Exercise:
Going line by line through the records below, write out everything starting with the line containing "[(336,396),(379,396),(379,374),(336,374),(336,396)]" and going on through the line containing "[(212,442),(190,439),(186,485),(207,487),(212,442)]", exactly and inclusively. Pictures do not go in.

Record excerpts:
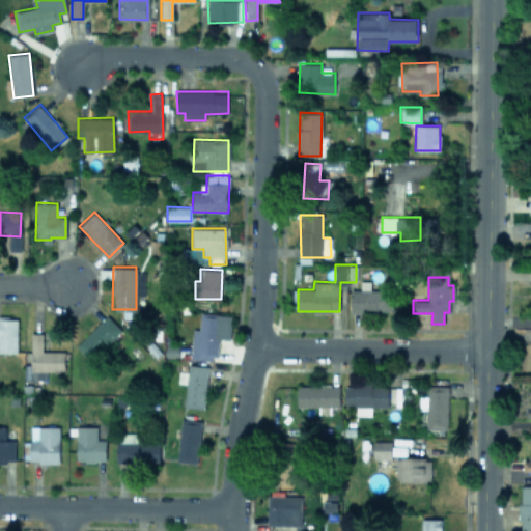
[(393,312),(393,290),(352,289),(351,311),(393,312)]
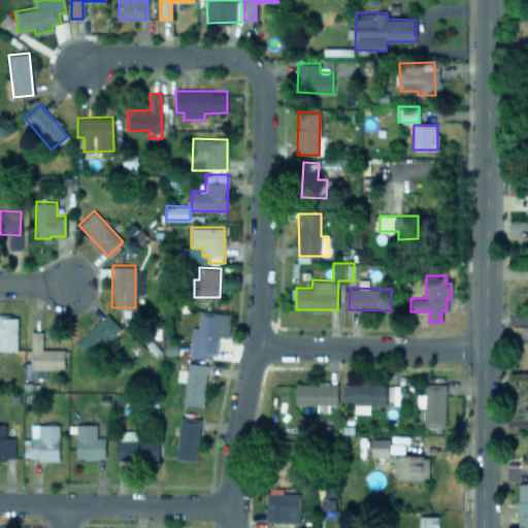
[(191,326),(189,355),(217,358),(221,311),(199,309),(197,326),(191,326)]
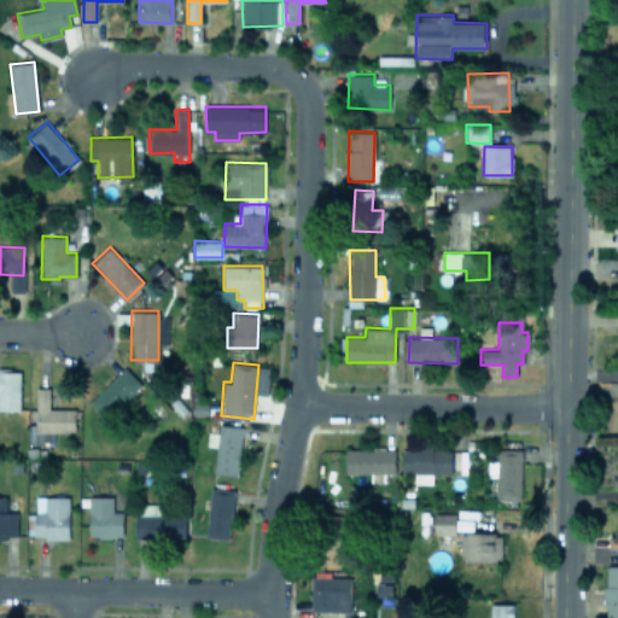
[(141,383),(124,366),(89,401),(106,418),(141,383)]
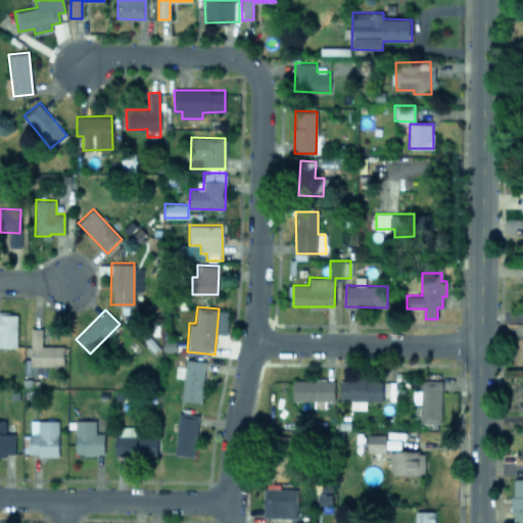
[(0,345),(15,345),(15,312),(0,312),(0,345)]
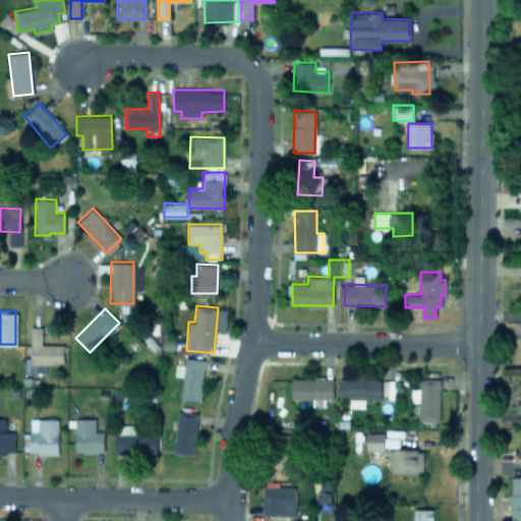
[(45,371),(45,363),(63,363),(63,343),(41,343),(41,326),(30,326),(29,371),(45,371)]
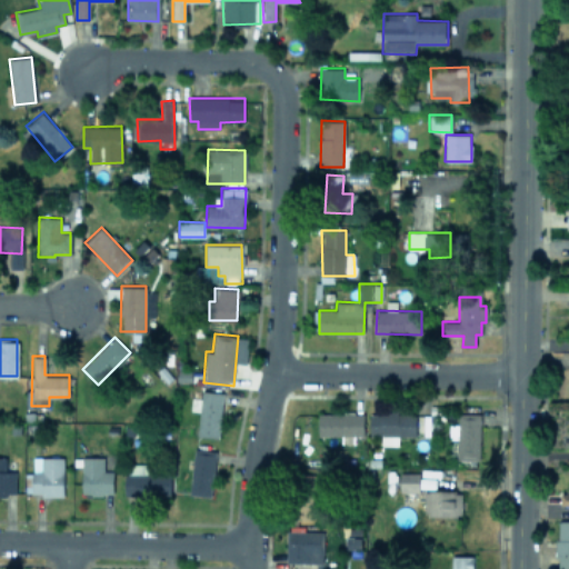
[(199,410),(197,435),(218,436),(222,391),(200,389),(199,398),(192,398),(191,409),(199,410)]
...
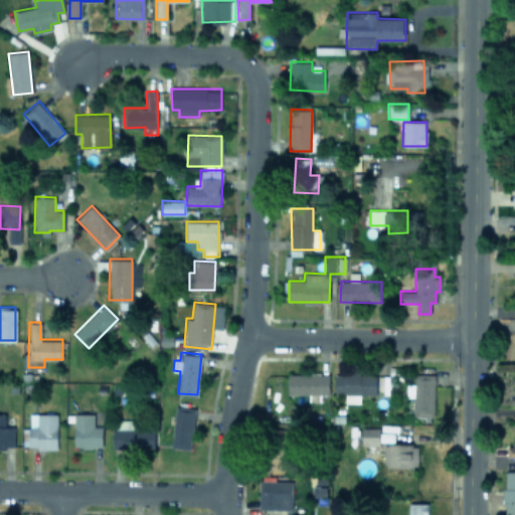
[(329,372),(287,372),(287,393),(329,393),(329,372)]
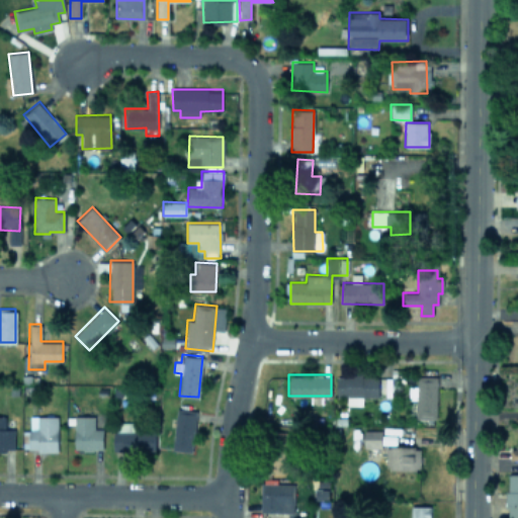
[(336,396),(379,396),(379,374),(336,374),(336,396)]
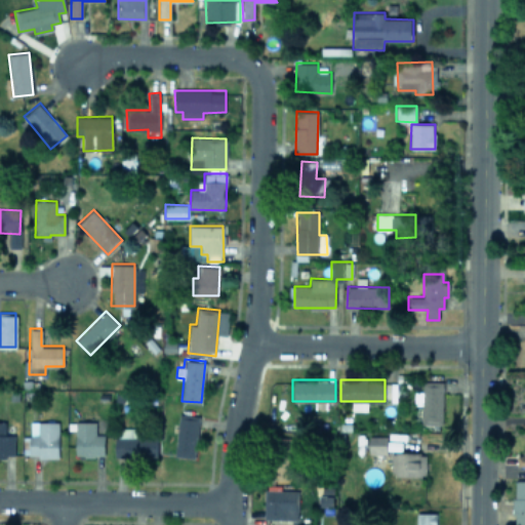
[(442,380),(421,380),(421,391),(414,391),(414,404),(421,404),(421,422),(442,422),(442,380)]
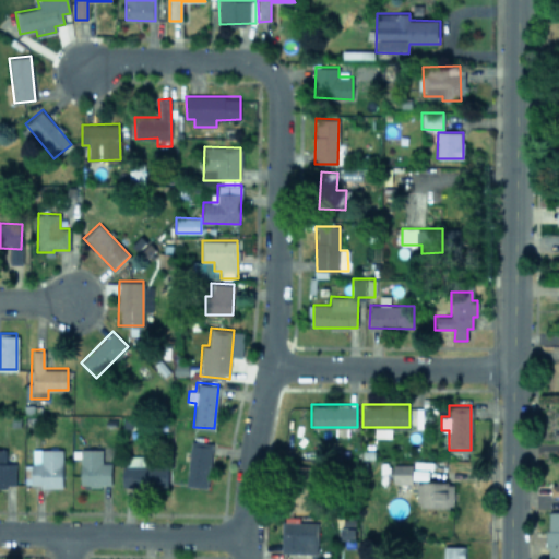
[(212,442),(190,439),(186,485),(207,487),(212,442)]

Answer below:
[(336,396),(379,396),(379,374),(336,374),(336,396)]
[(442,380),(421,380),(421,391),(414,391),(414,404),(421,404),(421,422),(442,422),(442,380)]
[(212,442),(190,439),(186,485),(207,487),(212,442)]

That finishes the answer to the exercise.